HOW TO COMPLETE THIS TASK: Repeat the listing exactly. Any picture in it should be left out of the copy.

INPUT MATERIAL:
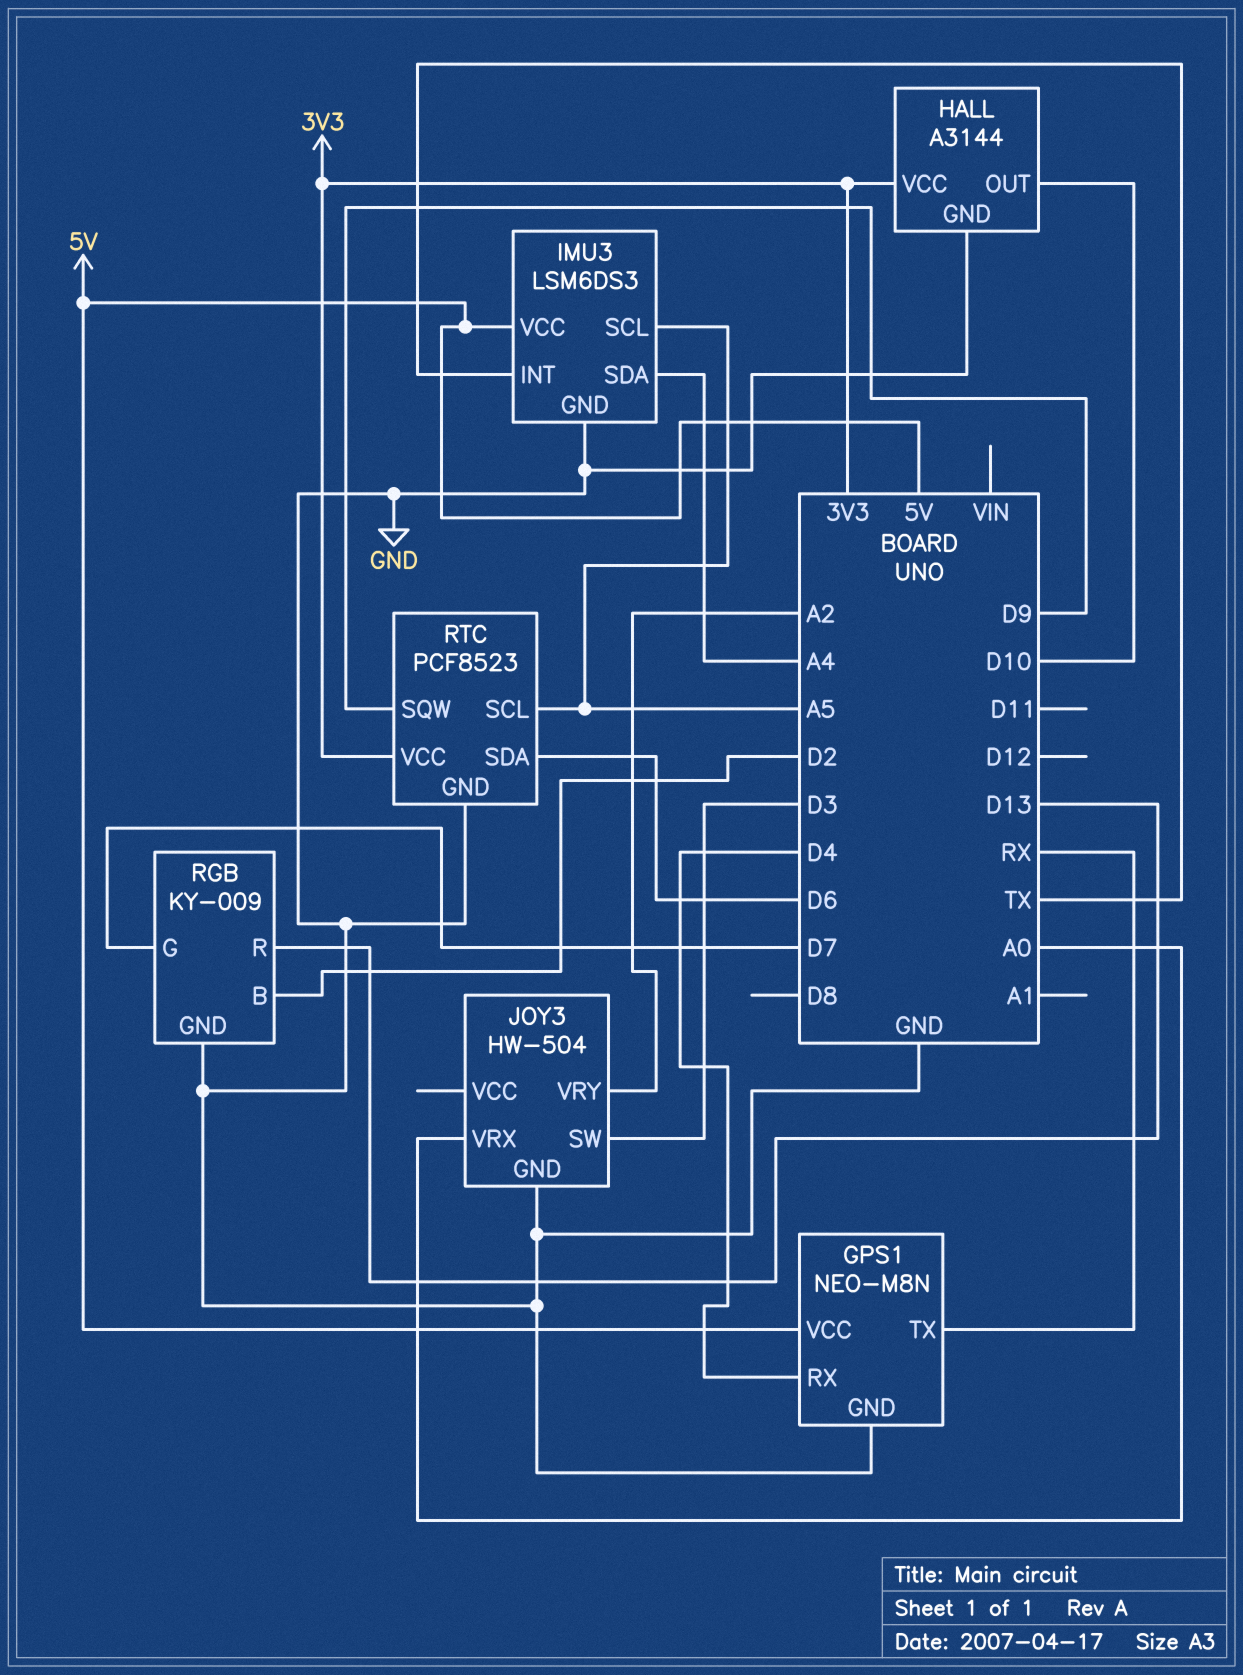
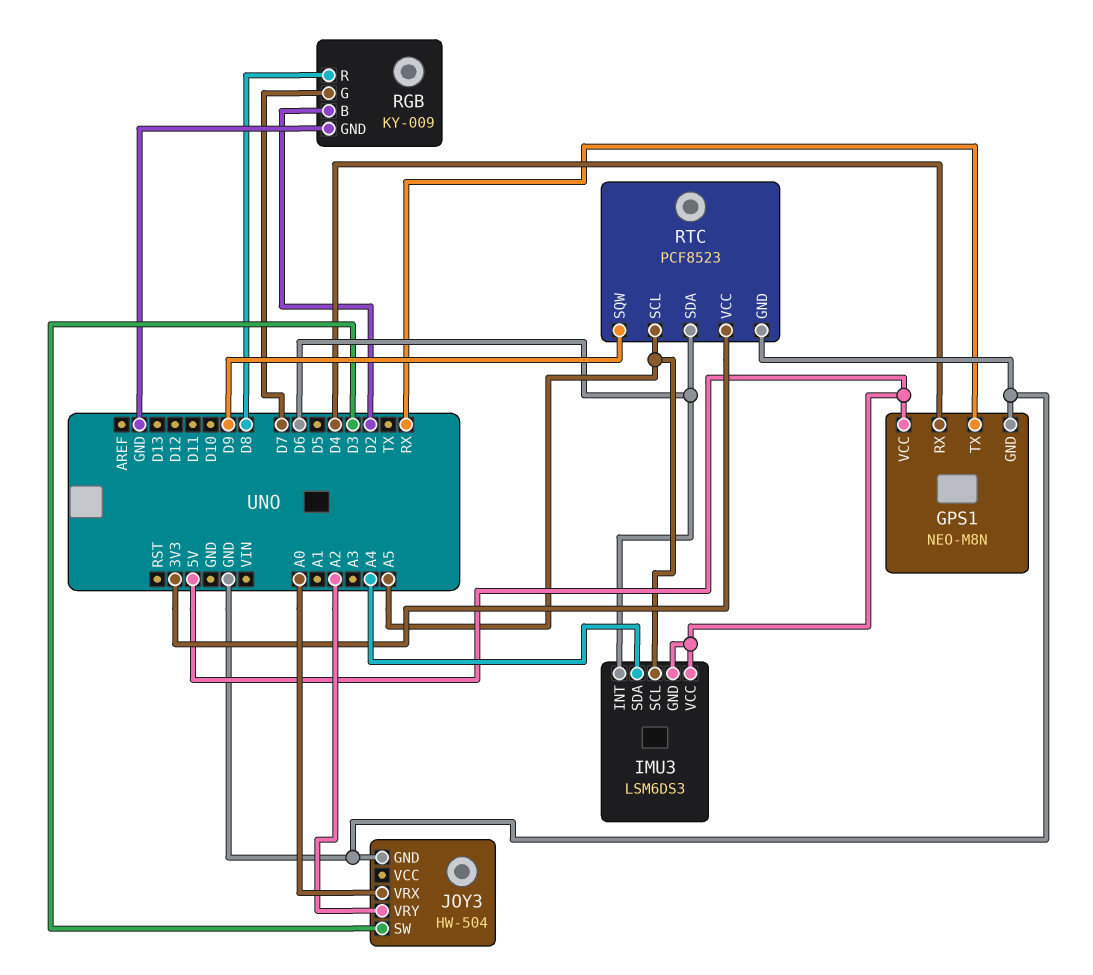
HALL: A3144 -> none
HALL pin GND: GND -> none
HALL pin OUT: D10 -> none
HALL pin VCC: 3V3 -> none
IMU3 pin GND: GND -> 5V
IMU3 pin INT: TX -> D6
RGB pin R: D13 -> D8

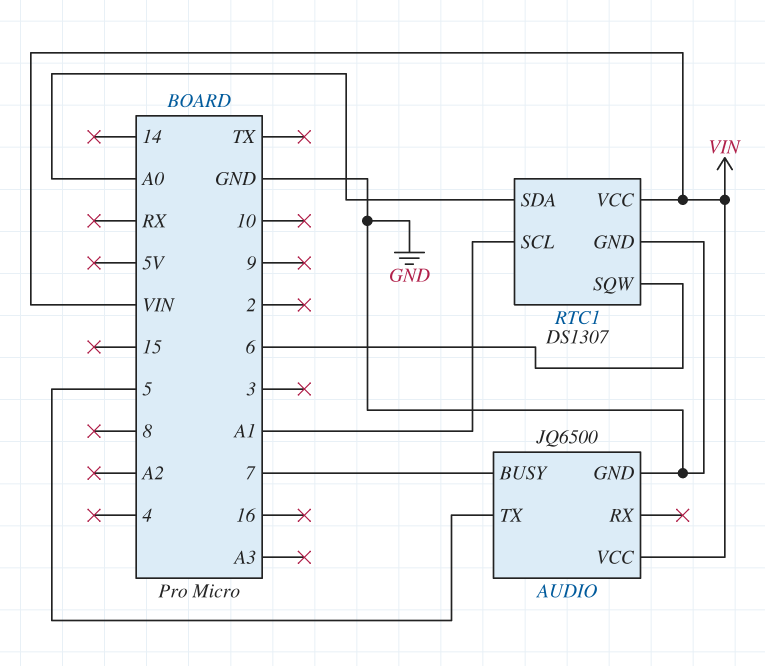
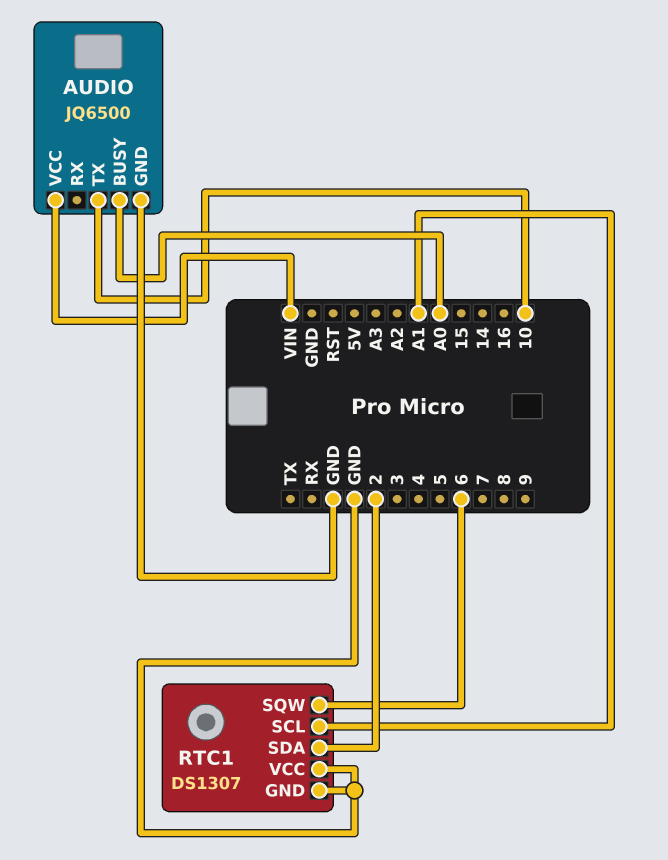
AUDIO pin BUSY: 7 -> A0
AUDIO pin TX: 5 -> 10
RTC1 pin SDA: A0 -> 2
RTC1 pin VCC: VIN -> GND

EXPECTED OUTPUT:
HALL: A3144 -> none
HALL pin GND: GND -> none
HALL pin OUT: D10 -> none
HALL pin VCC: 3V3 -> none
IMU3 pin GND: GND -> 5V
IMU3 pin INT: TX -> D6
RGB pin R: D13 -> D8

AUDIO pin BUSY: 7 -> A0
AUDIO pin TX: 5 -> 10
RTC1 pin SDA: A0 -> 2
RTC1 pin VCC: VIN -> GND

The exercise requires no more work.